_Task item_. Give back every record word for word, keeping the pictures out.

[Structured diff data]
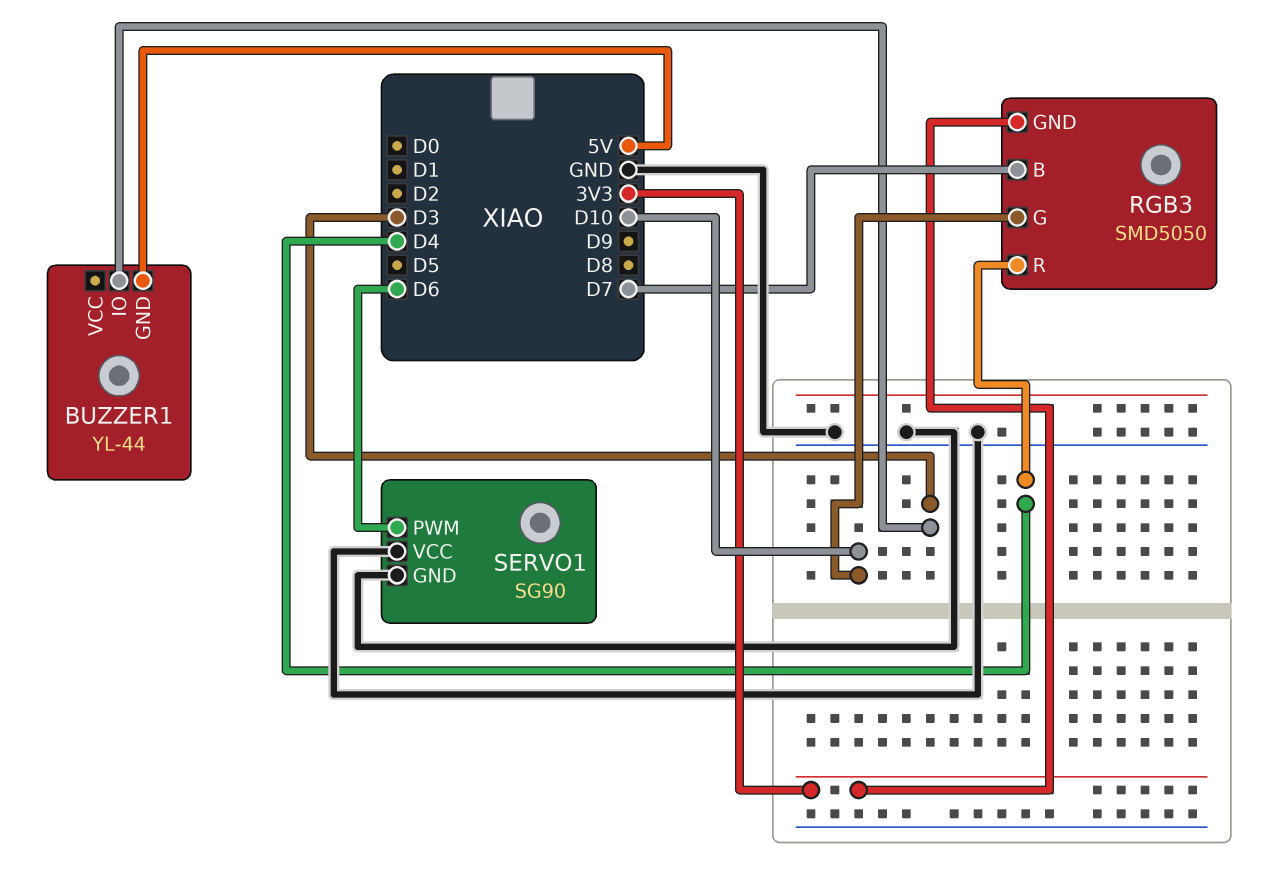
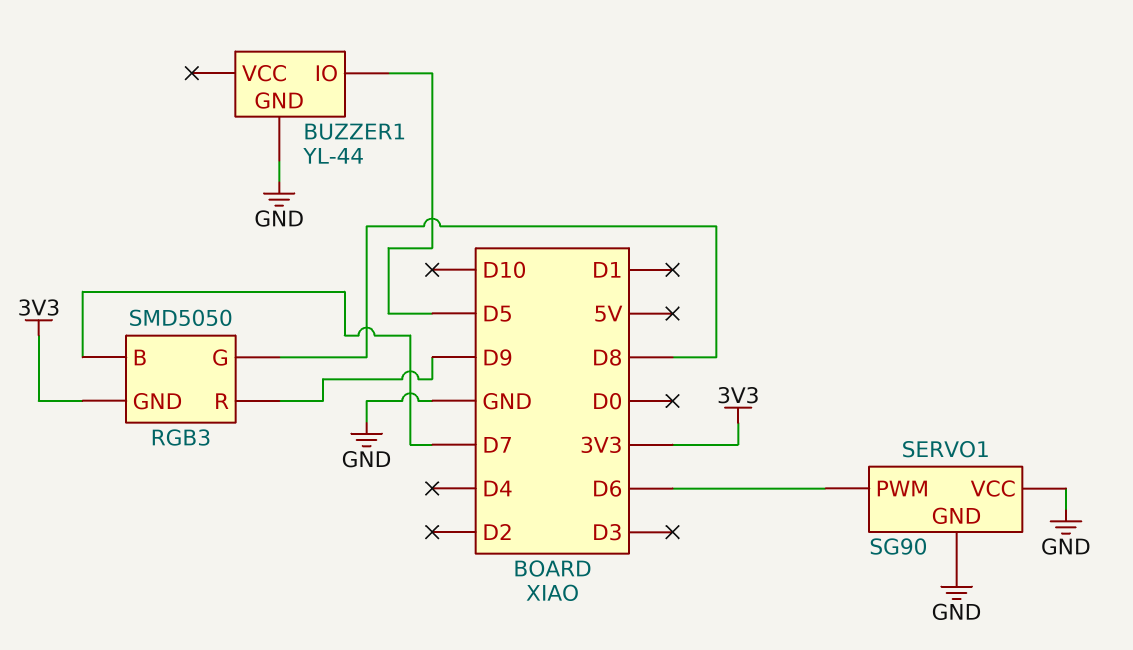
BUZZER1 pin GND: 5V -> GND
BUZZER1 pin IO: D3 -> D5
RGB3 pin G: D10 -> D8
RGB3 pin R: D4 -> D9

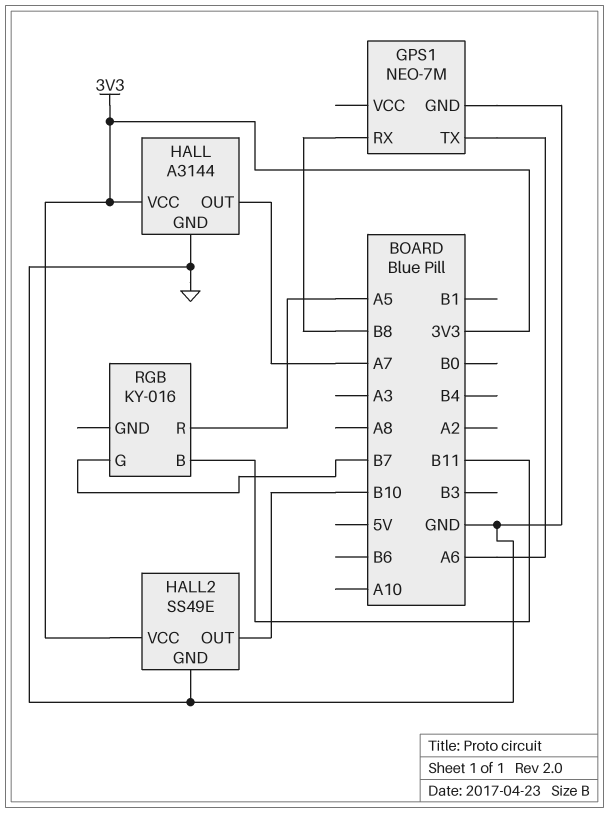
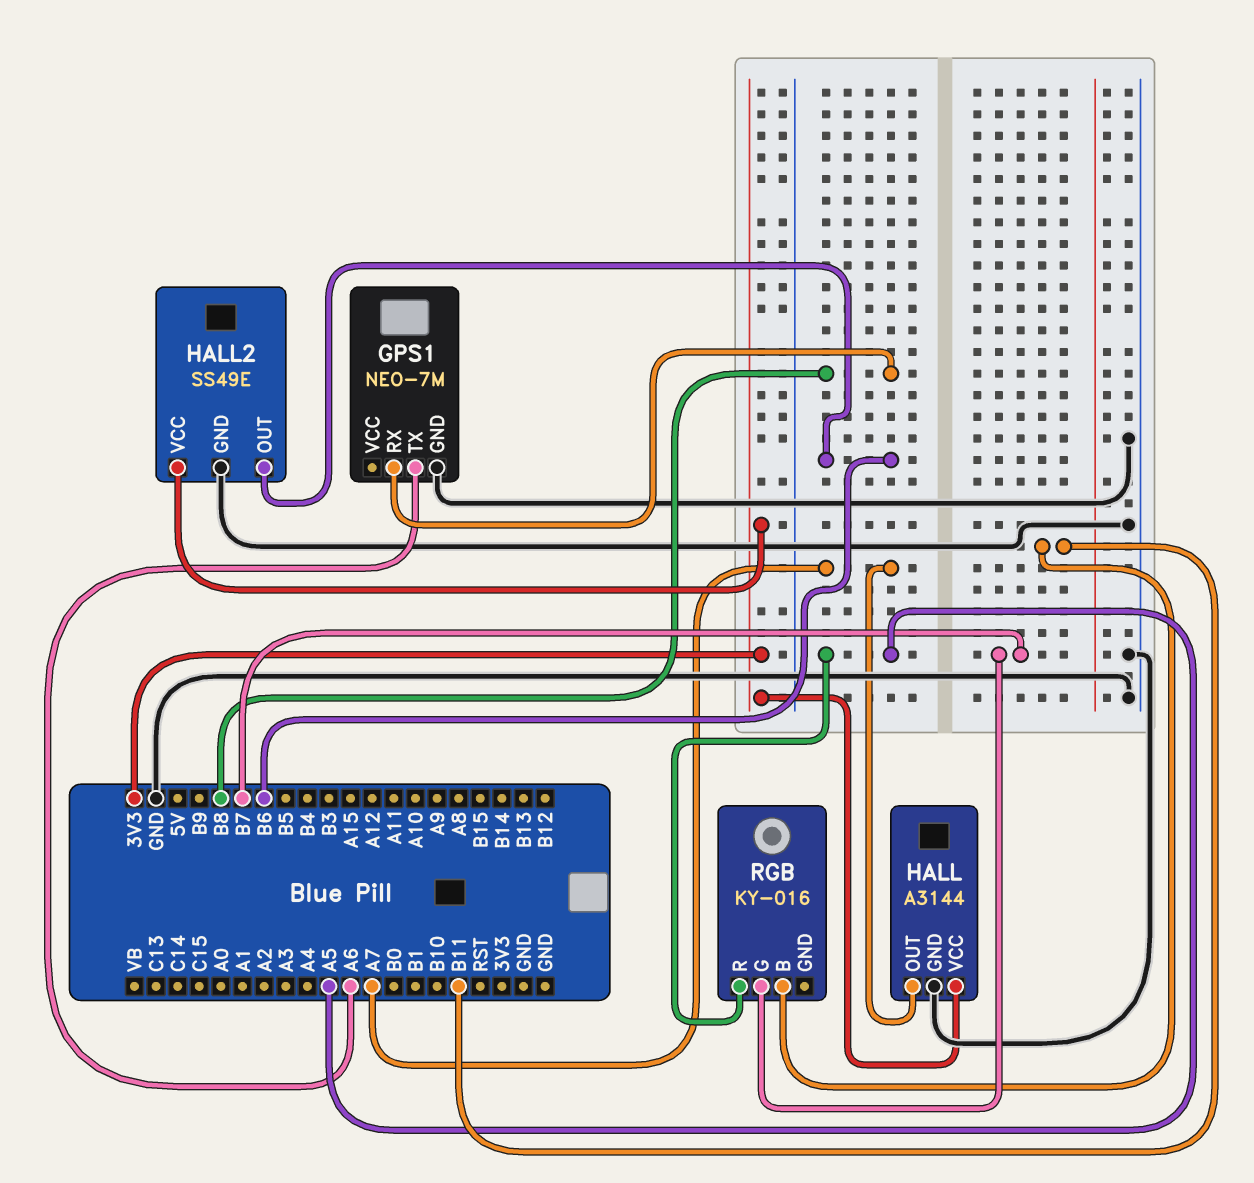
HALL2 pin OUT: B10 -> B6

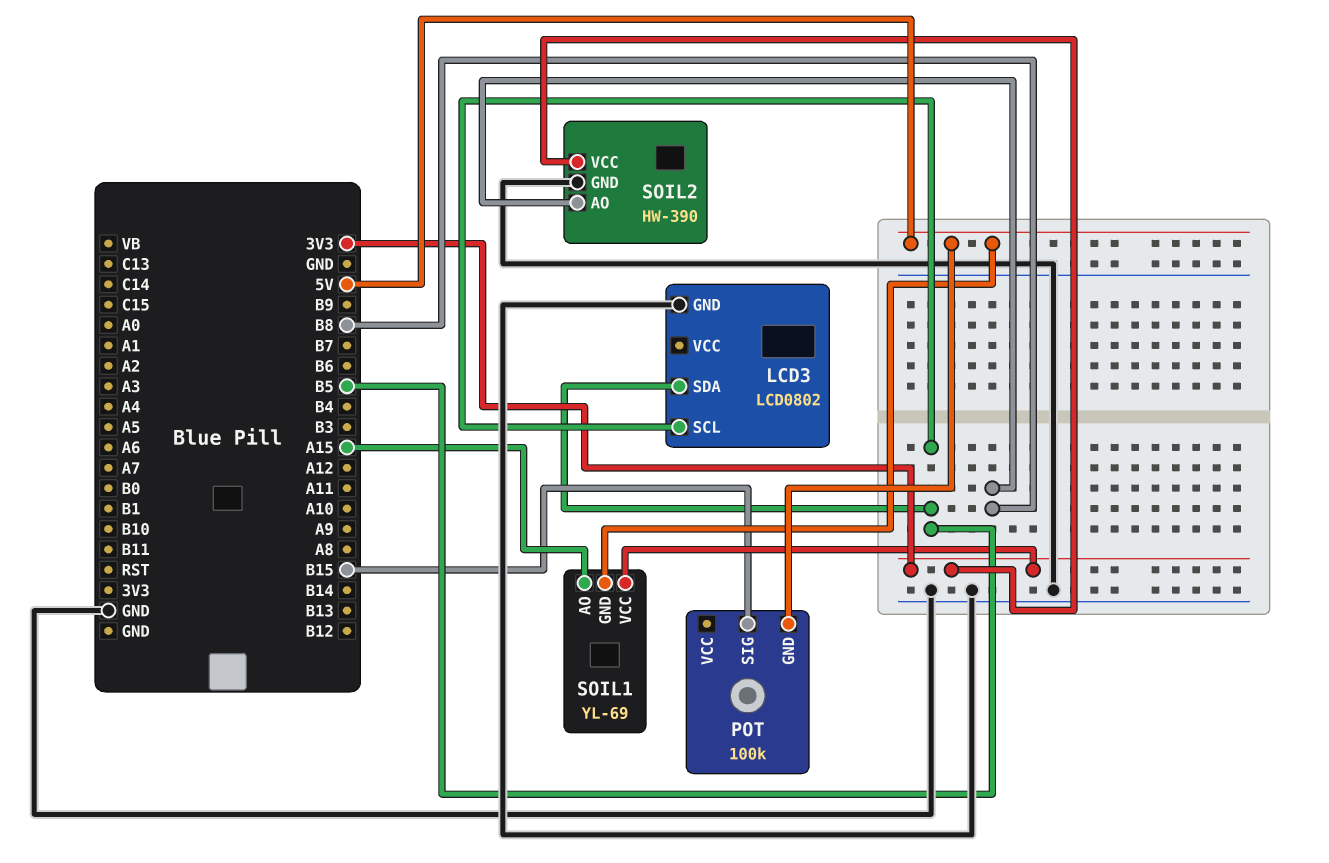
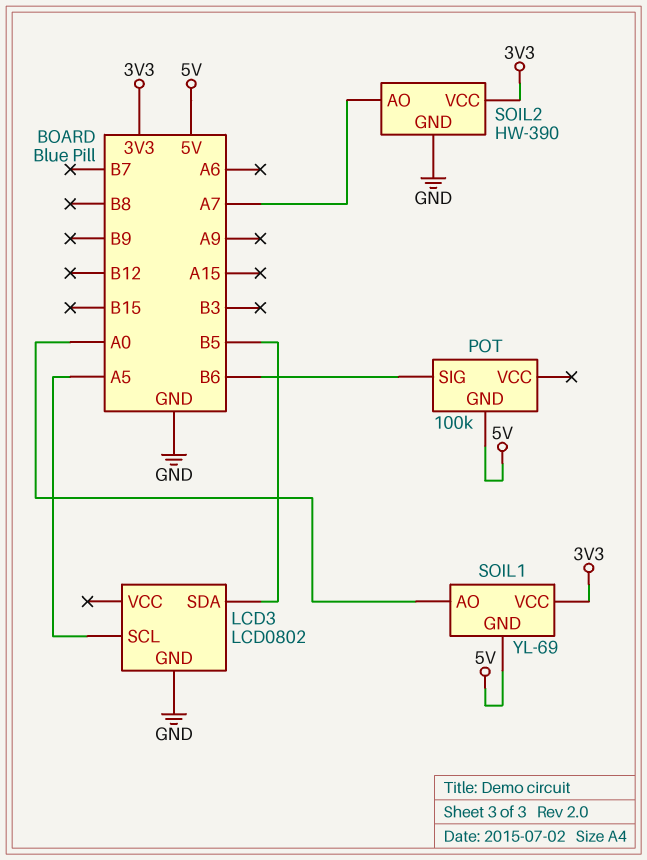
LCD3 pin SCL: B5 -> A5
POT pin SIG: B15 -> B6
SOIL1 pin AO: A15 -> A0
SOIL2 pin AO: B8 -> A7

_Answer to the exercise_.
BUZZER1 pin GND: 5V -> GND
BUZZER1 pin IO: D3 -> D5
RGB3 pin G: D10 -> D8
RGB3 pin R: D4 -> D9

HALL2 pin OUT: B10 -> B6

LCD3 pin SCL: B5 -> A5
POT pin SIG: B15 -> B6
SOIL1 pin AO: A15 -> A0
SOIL2 pin AO: B8 -> A7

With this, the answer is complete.